* **EXERCISE DESCRIPTION**
Copy out all of the data below with no alterations.

•••

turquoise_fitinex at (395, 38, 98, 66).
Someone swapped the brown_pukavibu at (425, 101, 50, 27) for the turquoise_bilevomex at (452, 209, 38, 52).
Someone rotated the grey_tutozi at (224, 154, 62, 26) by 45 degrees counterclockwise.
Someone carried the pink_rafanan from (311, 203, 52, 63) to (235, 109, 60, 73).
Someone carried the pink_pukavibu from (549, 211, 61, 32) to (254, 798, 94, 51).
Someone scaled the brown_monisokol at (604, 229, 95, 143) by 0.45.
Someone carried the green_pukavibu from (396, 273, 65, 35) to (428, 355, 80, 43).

•••

* **THE COMPLETED TASK**
turquoise_fitinex at (395, 38, 98, 66).
Someone swapped the brown_pukavibu at (425, 101, 50, 27) for the turquoise_bilevomex at (452, 209, 38, 52).
Someone rotated the grey_tutozi at (224, 154, 62, 26) by 45 degrees counterclockwise.
Someone carried the pink_rafanan from (311, 203, 52, 63) to (235, 109, 60, 73).
Someone carried the pink_pukavibu from (549, 211, 61, 32) to (254, 798, 94, 51).
Someone scaled the brown_monisokol at (604, 229, 95, 143) by 0.45.
Someone carried the green_pukavibu from (396, 273, 65, 35) to (428, 355, 80, 43).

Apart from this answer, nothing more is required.